(DATA LISTING)

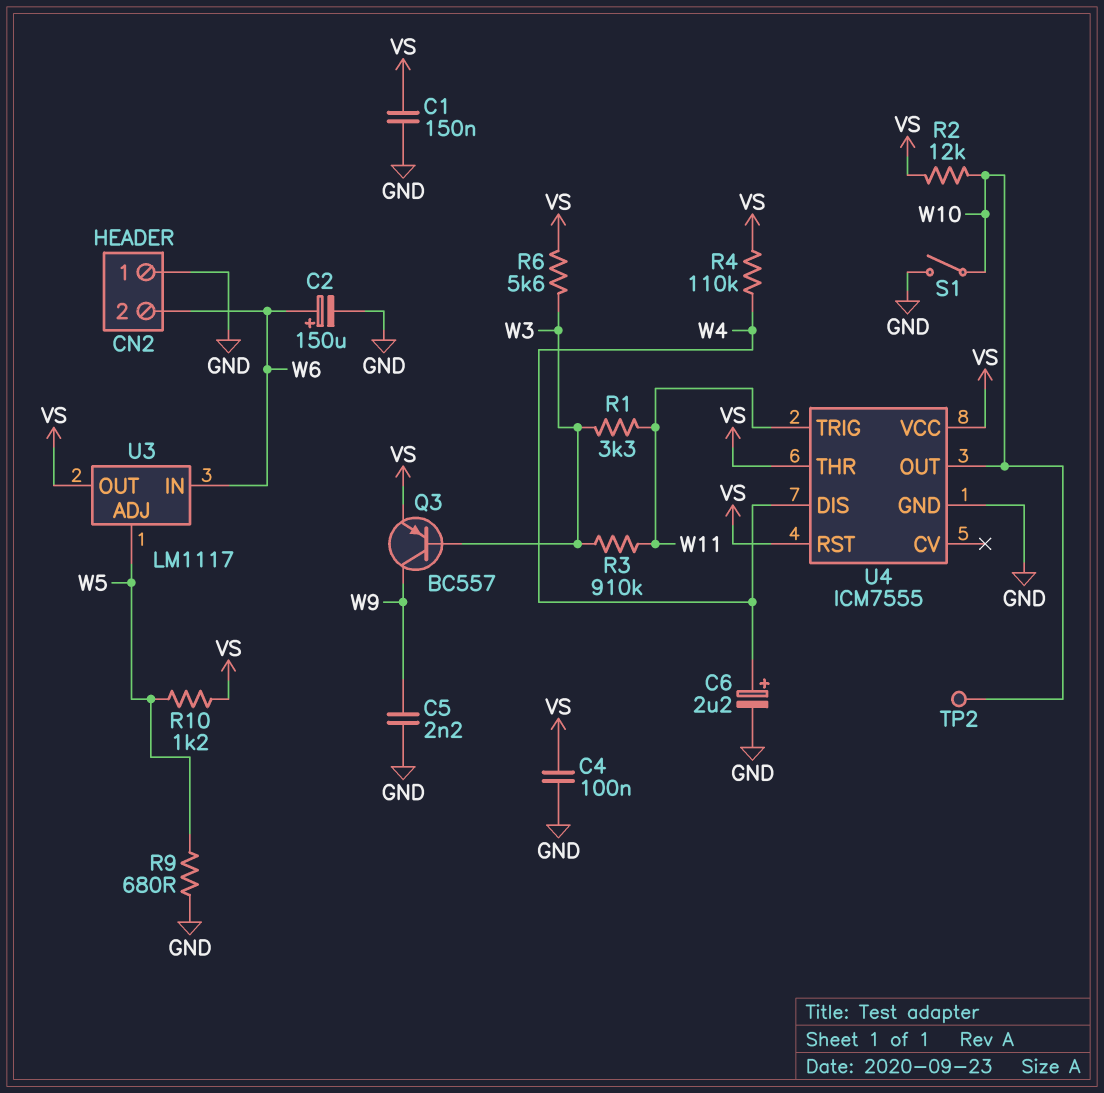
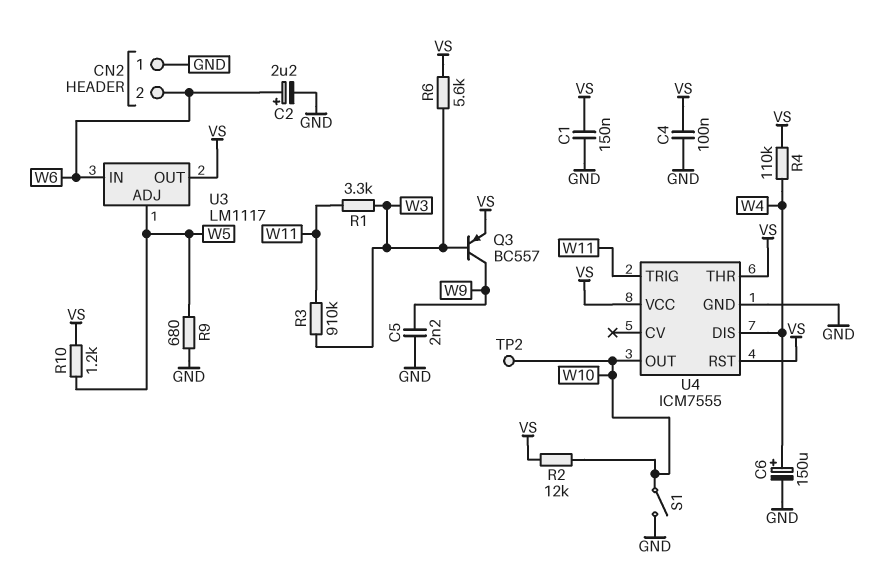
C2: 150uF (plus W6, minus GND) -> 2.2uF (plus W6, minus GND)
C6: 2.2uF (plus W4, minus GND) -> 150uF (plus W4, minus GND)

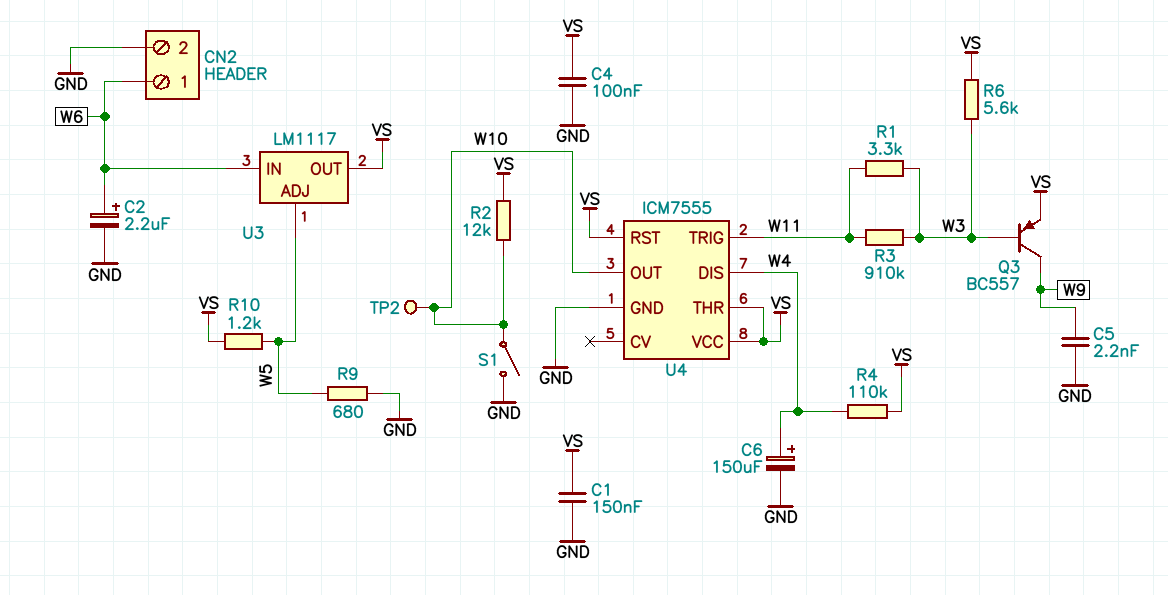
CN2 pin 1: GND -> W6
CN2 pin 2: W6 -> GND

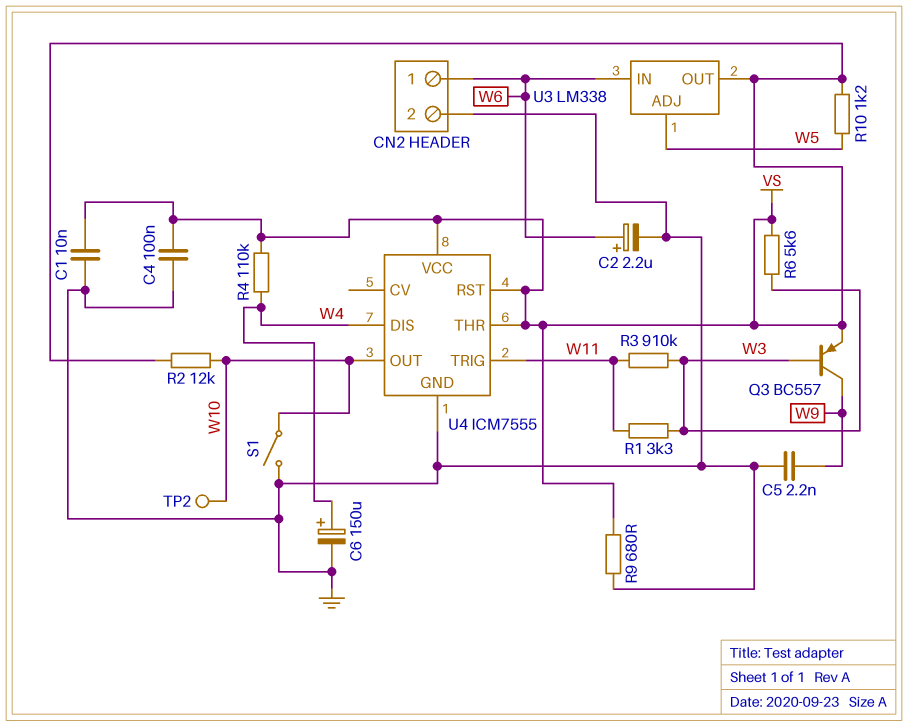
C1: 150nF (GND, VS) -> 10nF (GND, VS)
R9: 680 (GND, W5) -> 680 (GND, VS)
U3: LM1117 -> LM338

(End DATA LISTING)

WORK TO BE COMPLETED:
After reading each line of the data, give only the number of lines that include the word "plus".

EXERCISE ANSWER:
2